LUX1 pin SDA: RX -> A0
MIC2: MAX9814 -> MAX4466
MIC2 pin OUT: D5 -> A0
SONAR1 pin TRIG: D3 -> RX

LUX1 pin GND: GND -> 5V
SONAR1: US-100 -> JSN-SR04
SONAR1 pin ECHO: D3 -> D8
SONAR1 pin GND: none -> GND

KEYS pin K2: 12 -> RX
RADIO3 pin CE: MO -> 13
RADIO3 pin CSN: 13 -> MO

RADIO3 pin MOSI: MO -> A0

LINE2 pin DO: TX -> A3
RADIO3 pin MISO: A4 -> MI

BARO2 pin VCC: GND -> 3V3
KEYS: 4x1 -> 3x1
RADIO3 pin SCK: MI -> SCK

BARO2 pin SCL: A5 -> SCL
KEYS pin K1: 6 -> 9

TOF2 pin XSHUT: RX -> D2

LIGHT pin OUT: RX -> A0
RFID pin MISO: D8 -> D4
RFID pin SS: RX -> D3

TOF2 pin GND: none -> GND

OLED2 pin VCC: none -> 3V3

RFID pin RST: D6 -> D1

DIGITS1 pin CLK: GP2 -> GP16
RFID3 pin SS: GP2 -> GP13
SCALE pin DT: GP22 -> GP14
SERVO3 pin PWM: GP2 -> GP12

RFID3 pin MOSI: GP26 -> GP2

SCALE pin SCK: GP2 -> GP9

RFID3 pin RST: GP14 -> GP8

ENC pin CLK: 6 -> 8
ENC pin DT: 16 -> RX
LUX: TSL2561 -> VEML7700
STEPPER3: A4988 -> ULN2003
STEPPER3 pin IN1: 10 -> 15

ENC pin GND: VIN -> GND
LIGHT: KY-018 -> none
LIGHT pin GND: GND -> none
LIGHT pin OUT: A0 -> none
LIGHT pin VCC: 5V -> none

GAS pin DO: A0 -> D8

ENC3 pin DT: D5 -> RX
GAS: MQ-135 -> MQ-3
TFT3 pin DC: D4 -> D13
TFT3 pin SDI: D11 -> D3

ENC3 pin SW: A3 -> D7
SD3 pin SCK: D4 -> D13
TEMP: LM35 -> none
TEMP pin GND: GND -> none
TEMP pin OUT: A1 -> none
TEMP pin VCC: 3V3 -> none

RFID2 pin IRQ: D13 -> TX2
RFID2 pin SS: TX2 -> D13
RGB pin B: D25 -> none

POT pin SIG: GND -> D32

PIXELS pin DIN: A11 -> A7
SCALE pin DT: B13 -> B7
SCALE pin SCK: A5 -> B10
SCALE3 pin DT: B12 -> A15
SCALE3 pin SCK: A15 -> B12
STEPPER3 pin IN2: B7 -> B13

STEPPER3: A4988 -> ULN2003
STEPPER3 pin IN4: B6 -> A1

################

▸ **WORK REQUEST**:
Would you output every record above exactly as it stands?

▸ **RESULT OF THIS TASK**:
LUX1 pin SDA: RX -> A0
MIC2: MAX9814 -> MAX4466
MIC2 pin OUT: D5 -> A0
SONAR1 pin TRIG: D3 -> RX

LUX1 pin GND: GND -> 5V
SONAR1: US-100 -> JSN-SR04
SONAR1 pin ECHO: D3 -> D8
SONAR1 pin GND: none -> GND

KEYS pin K2: 12 -> RX
RADIO3 pin CE: MO -> 13
RADIO3 pin CSN: 13 -> MO

RADIO3 pin MOSI: MO -> A0

LINE2 pin DO: TX -> A3
RADIO3 pin MISO: A4 -> MI

BARO2 pin VCC: GND -> 3V3
KEYS: 4x1 -> 3x1
RADIO3 pin SCK: MI -> SCK

BARO2 pin SCL: A5 -> SCL
KEYS pin K1: 6 -> 9

TOF2 pin XSHUT: RX -> D2

LIGHT pin OUT: RX -> A0
RFID pin MISO: D8 -> D4
RFID pin SS: RX -> D3

TOF2 pin GND: none -> GND

OLED2 pin VCC: none -> 3V3

RFID pin RST: D6 -> D1

DIGITS1 pin CLK: GP2 -> GP16
RFID3 pin SS: GP2 -> GP13
SCALE pin DT: GP22 -> GP14
SERVO3 pin PWM: GP2 -> GP12

RFID3 pin MOSI: GP26 -> GP2

SCALE pin SCK: GP2 -> GP9

RFID3 pin RST: GP14 -> GP8

ENC pin CLK: 6 -> 8
ENC pin DT: 16 -> RX
LUX: TSL2561 -> VEML7700
STEPPER3: A4988 -> ULN2003
STEPPER3 pin IN1: 10 -> 15

ENC pin GND: VIN -> GND
LIGHT: KY-018 -> none
LIGHT pin GND: GND -> none
LIGHT pin OUT: A0 -> none
LIGHT pin VCC: 5V -> none

GAS pin DO: A0 -> D8

ENC3 pin DT: D5 -> RX
GAS: MQ-135 -> MQ-3
TFT3 pin DC: D4 -> D13
TFT3 pin SDI: D11 -> D3

ENC3 pin SW: A3 -> D7
SD3 pin SCK: D4 -> D13
TEMP: LM35 -> none
TEMP pin GND: GND -> none
TEMP pin OUT: A1 -> none
TEMP pin VCC: 3V3 -> none

RFID2 pin IRQ: D13 -> TX2
RFID2 pin SS: TX2 -> D13
RGB pin B: D25 -> none

POT pin SIG: GND -> D32

PIXELS pin DIN: A11 -> A7
SCALE pin DT: B13 -> B7
SCALE pin SCK: A5 -> B10
SCALE3 pin DT: B12 -> A15
SCALE3 pin SCK: A15 -> B12
STEPPER3 pin IN2: B7 -> B13

STEPPER3: A4988 -> ULN2003
STEPPER3 pin IN4: B6 -> A1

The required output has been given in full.